▶ _DATA SHOWN_:
══════════
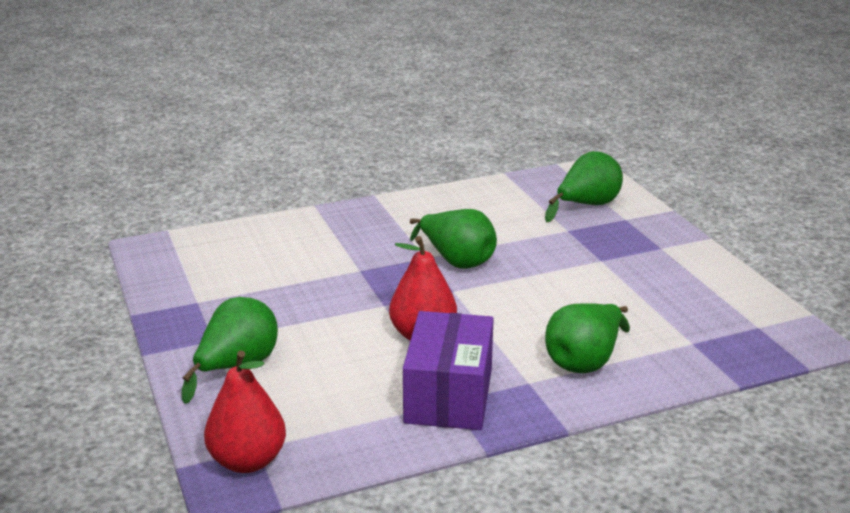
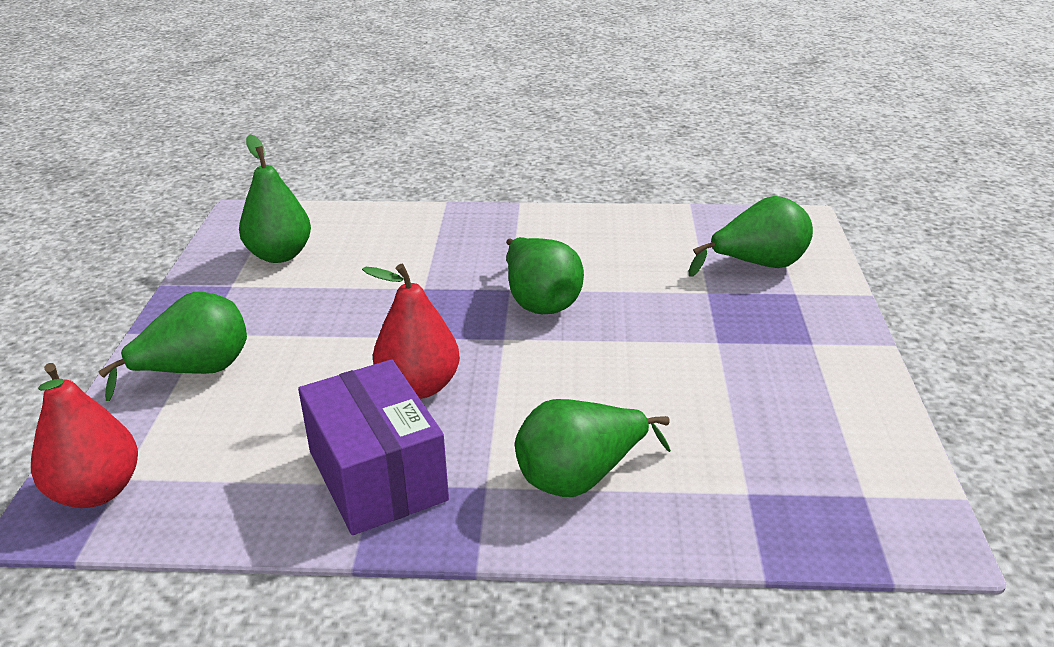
camera: 25 degrees right, 5 degrees up
(215, 271) = (280, 255): none -> green pear
(448, 395) = (377, 476): purple box -> purple box turned 60 degrees counterclockwise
══════════
▶ _WHAT IS NEEDED_: Pictures are to be left out. Otherwise, copy the material above exactly.

▶ _SOLUTION TO THE PROBLEM_:
camera: 25 degrees right, 5 degrees up
(215, 271) = (280, 255): none -> green pear
(448, 395) = (377, 476): purple box -> purple box turned 60 degrees counterclockwise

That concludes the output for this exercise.